▸ **EXERCISE INPUT**
▬▬▬

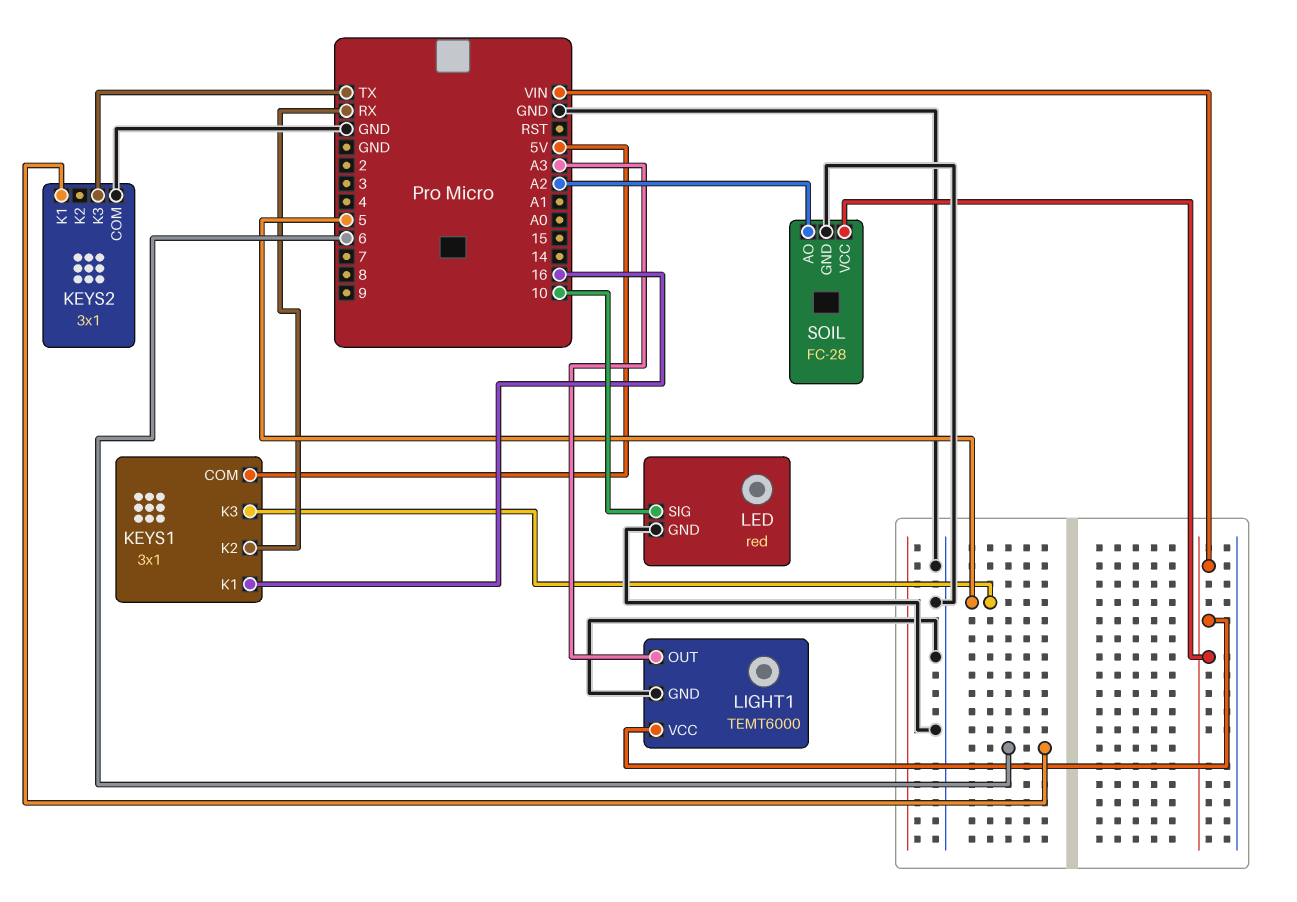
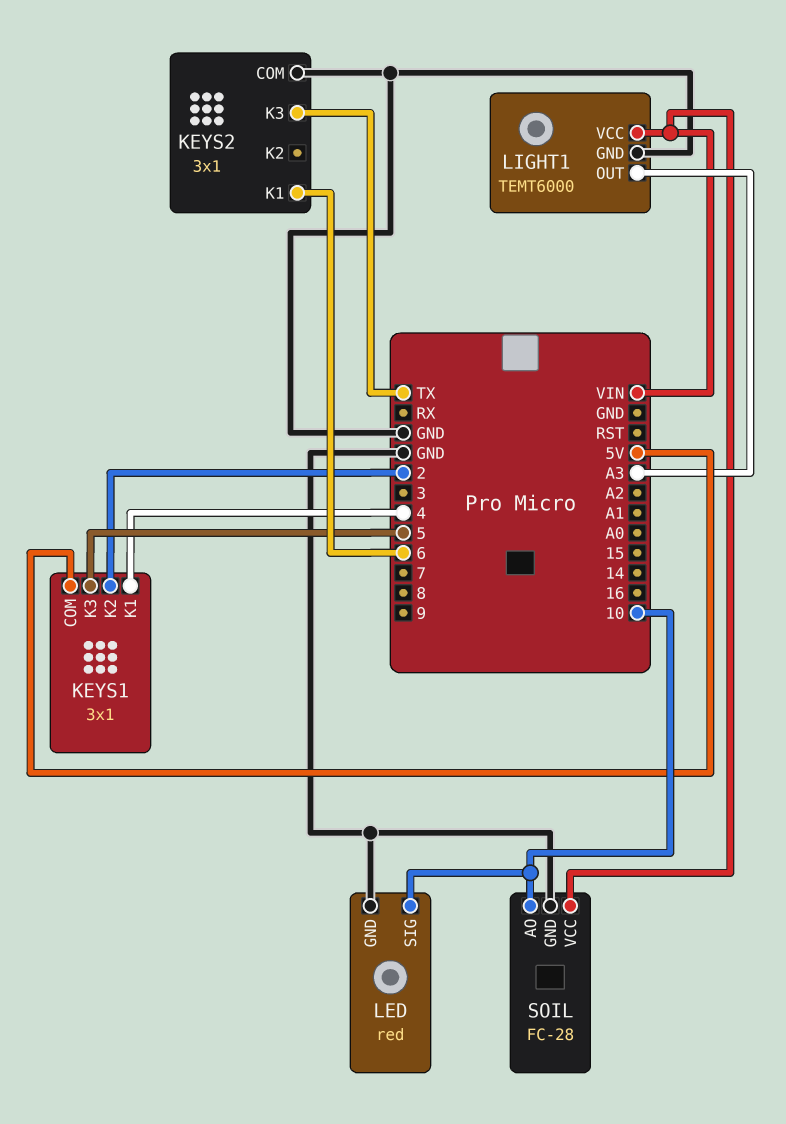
KEYS1 pin K1: 16 -> 4
KEYS1 pin K2: RX -> 2
SOIL pin AO: A2 -> 10

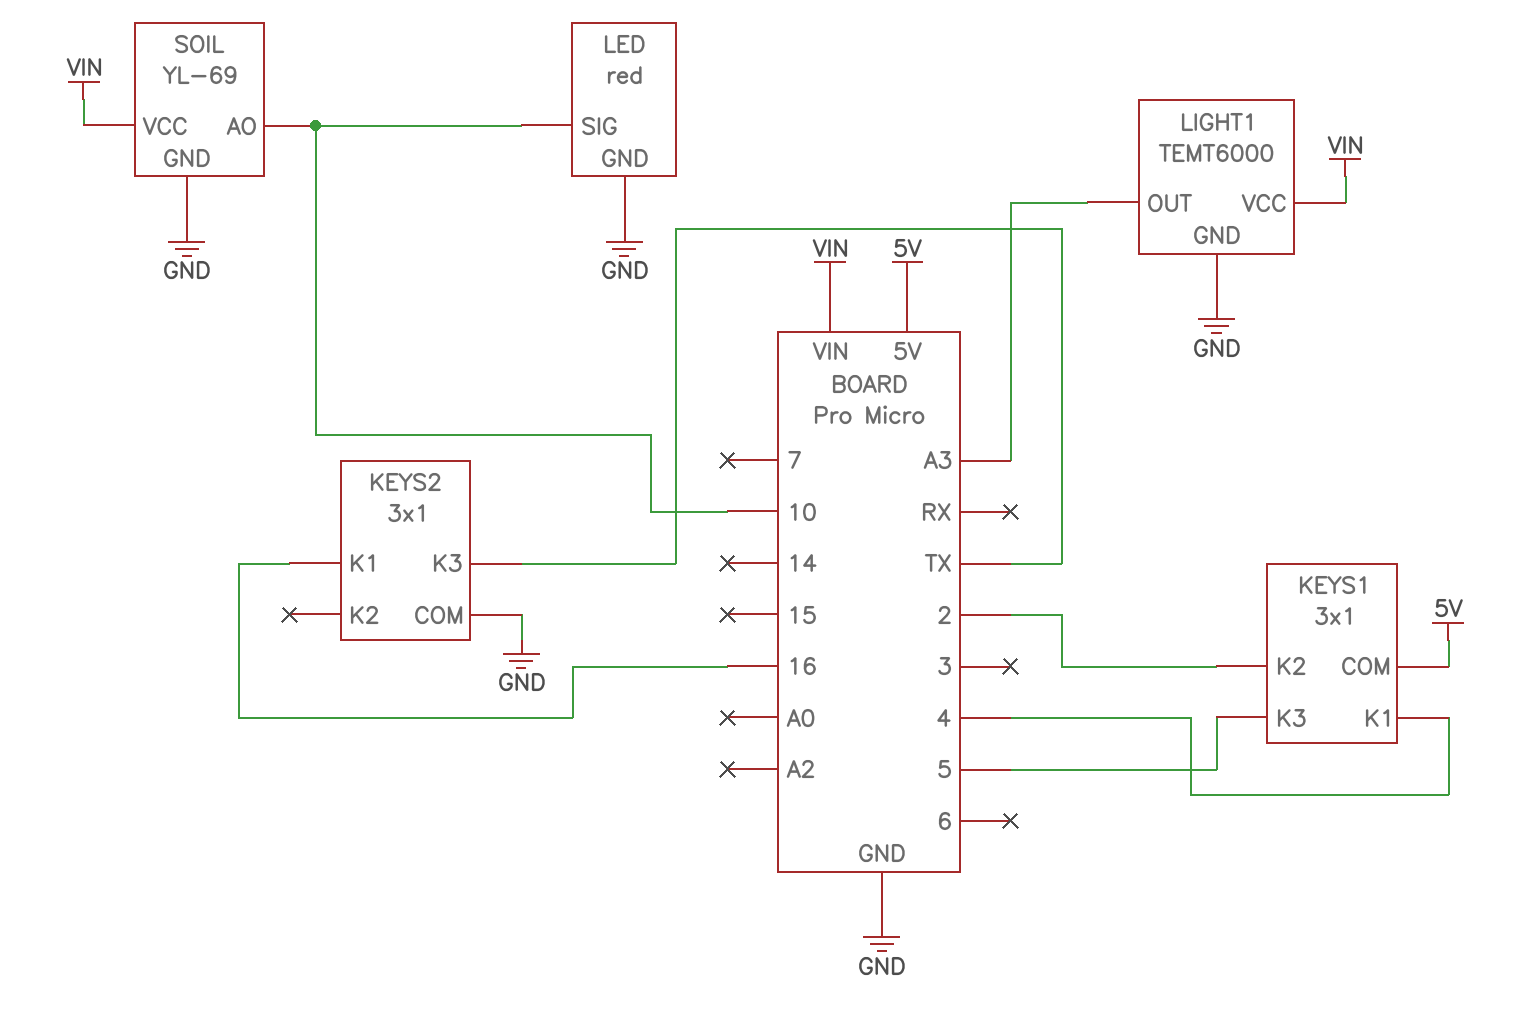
KEYS2 pin K1: 6 -> 16
SOIL: FC-28 -> YL-69

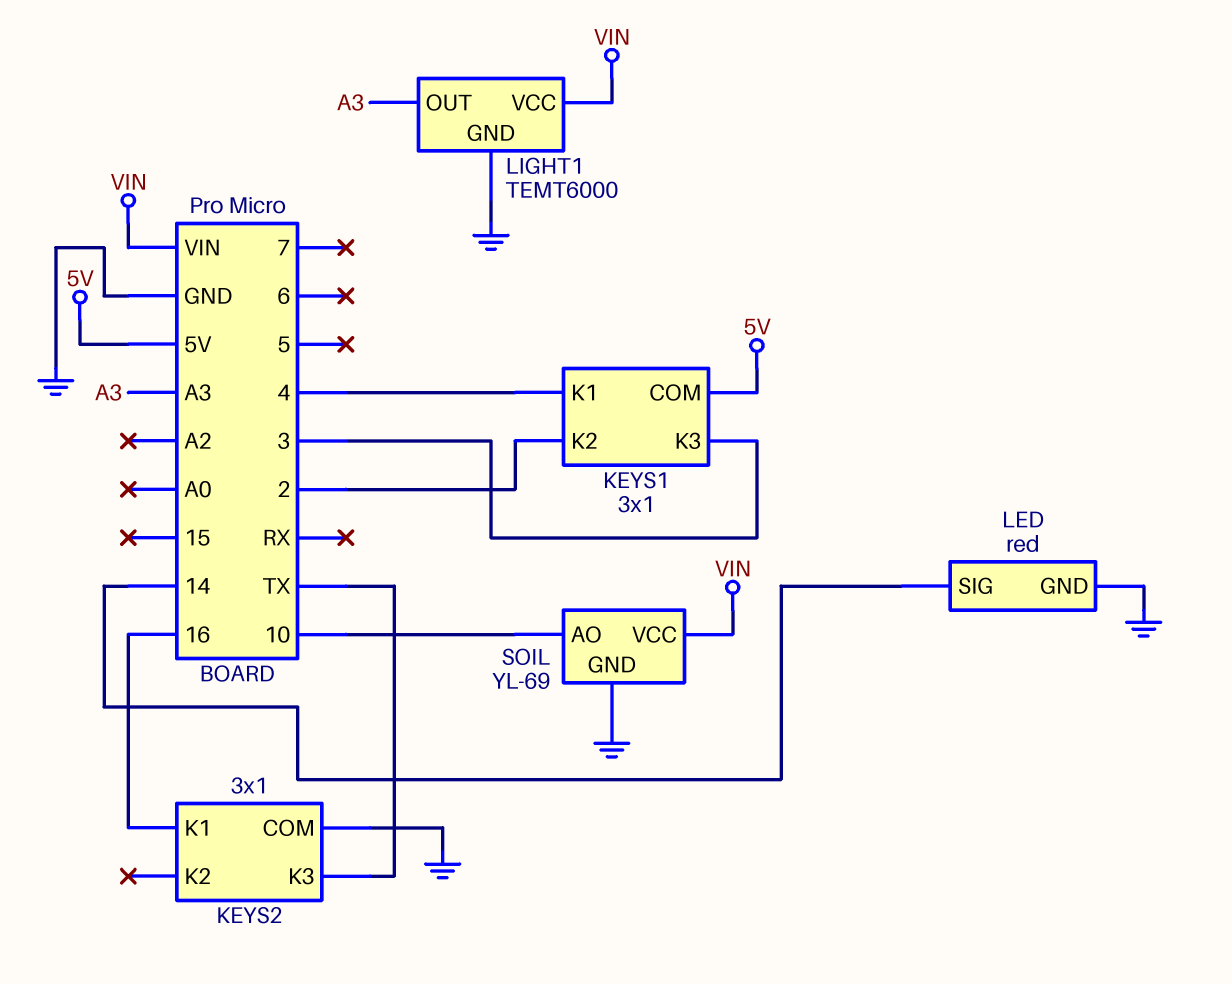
KEYS1 pin K3: 5 -> 3
LED pin SIG: 10 -> 14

▬▬▬

▸ **WHAT TO PRODUCE**
Restate the listing above word for word. Leave the images out.

▸ **TASK OUTPUT**
KEYS1 pin K1: 16 -> 4
KEYS1 pin K2: RX -> 2
SOIL pin AO: A2 -> 10

KEYS2 pin K1: 6 -> 16
SOIL: FC-28 -> YL-69

KEYS1 pin K3: 5 -> 3
LED pin SIG: 10 -> 14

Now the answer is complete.